AVAILABLE DATA:

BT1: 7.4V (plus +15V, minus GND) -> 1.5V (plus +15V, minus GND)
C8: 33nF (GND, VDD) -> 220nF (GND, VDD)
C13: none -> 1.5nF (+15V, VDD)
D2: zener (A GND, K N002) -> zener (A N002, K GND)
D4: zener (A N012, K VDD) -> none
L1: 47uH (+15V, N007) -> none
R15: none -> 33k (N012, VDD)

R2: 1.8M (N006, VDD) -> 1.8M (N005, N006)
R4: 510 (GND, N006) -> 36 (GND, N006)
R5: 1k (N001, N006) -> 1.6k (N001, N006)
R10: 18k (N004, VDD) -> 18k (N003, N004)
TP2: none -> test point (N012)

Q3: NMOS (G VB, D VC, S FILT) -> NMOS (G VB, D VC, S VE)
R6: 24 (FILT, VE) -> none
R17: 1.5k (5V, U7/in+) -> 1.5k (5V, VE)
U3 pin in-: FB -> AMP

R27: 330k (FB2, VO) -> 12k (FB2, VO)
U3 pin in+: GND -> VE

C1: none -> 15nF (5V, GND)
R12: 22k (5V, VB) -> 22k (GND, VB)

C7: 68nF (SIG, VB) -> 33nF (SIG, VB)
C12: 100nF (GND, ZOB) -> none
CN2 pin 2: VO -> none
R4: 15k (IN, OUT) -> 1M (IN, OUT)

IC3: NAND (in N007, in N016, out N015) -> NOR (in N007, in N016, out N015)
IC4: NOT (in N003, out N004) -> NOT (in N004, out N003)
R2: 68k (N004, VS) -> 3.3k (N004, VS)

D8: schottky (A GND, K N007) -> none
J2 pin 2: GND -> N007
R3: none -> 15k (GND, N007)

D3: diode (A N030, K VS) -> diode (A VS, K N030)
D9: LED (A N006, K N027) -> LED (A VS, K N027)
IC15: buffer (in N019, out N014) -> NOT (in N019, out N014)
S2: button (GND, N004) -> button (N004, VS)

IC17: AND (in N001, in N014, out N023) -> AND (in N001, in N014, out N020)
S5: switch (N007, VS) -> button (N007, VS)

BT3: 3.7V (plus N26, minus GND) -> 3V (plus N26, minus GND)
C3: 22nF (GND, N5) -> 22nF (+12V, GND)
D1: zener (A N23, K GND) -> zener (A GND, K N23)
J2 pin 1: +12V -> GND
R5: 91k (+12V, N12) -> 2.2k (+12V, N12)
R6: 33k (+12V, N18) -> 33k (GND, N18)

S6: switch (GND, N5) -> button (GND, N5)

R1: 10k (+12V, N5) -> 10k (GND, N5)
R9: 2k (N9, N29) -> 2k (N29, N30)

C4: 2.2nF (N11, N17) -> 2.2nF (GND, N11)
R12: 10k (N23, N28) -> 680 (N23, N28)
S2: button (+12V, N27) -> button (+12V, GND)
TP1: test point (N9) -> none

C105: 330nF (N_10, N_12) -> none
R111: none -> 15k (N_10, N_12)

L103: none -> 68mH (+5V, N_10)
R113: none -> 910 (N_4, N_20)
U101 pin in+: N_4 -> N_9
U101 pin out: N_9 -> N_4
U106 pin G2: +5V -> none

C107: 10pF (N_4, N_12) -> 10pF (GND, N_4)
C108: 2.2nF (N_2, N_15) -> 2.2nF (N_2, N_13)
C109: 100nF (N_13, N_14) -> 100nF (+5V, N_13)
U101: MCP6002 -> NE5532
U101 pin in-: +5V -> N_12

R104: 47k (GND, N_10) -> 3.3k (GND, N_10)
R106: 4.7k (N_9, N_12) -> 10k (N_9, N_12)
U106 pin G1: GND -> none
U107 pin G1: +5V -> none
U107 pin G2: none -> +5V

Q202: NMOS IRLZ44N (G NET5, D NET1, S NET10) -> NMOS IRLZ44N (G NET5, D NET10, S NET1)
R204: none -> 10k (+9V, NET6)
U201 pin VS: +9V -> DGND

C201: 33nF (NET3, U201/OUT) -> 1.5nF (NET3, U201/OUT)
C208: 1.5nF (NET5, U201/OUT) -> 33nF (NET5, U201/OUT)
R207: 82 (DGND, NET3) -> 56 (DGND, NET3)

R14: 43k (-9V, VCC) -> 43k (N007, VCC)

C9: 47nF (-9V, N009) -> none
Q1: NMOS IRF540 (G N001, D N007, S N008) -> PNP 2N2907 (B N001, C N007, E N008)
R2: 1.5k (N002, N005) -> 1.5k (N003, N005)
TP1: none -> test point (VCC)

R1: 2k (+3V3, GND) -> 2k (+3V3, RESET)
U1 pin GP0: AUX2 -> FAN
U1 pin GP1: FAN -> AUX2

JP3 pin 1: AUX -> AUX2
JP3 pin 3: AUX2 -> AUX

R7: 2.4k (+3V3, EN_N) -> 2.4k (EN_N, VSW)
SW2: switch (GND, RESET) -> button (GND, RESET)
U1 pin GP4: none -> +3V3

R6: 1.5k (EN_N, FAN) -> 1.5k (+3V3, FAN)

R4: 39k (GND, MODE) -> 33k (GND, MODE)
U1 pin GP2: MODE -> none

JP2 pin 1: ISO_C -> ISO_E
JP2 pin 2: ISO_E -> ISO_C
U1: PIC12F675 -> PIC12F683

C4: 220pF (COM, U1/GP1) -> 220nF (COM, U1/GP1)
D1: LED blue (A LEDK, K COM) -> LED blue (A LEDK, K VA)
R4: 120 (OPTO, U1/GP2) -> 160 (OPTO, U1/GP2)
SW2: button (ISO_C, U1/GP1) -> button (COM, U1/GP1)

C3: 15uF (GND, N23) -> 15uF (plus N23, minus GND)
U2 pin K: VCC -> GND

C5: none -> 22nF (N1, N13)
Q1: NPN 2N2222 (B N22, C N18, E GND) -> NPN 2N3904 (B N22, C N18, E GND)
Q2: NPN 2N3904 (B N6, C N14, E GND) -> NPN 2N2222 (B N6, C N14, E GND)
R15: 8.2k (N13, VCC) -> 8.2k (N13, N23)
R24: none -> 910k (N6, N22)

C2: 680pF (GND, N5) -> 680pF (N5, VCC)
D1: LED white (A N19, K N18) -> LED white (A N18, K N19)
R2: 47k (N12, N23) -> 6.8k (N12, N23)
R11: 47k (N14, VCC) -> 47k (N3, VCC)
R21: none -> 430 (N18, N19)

TASK:
Look above for the line with "Q202: NMOS IRLZ44N" and the line with "U1 pin GP1: FAN -> AUX2". Write out those two lines and all the lines between them, exactly, and no others.

ANSWER TO THIS TASK:
Q202: NMOS IRLZ44N (G NET5, D NET1, S NET10) -> NMOS IRLZ44N (G NET5, D NET10, S NET1)
R204: none -> 10k (+9V, NET6)
U201 pin VS: +9V -> DGND

C201: 33nF (NET3, U201/OUT) -> 1.5nF (NET3, U201/OUT)
C208: 1.5nF (NET5, U201/OUT) -> 33nF (NET5, U201/OUT)
R207: 82 (DGND, NET3) -> 56 (DGND, NET3)

R14: 43k (-9V, VCC) -> 43k (N007, VCC)

C9: 47nF (-9V, N009) -> none
Q1: NMOS IRF540 (G N001, D N007, S N008) -> PNP 2N2907 (B N001, C N007, E N008)
R2: 1.5k (N002, N005) -> 1.5k (N003, N005)
TP1: none -> test point (VCC)

R1: 2k (+3V3, GND) -> 2k (+3V3, RESET)
U1 pin GP0: AUX2 -> FAN
U1 pin GP1: FAN -> AUX2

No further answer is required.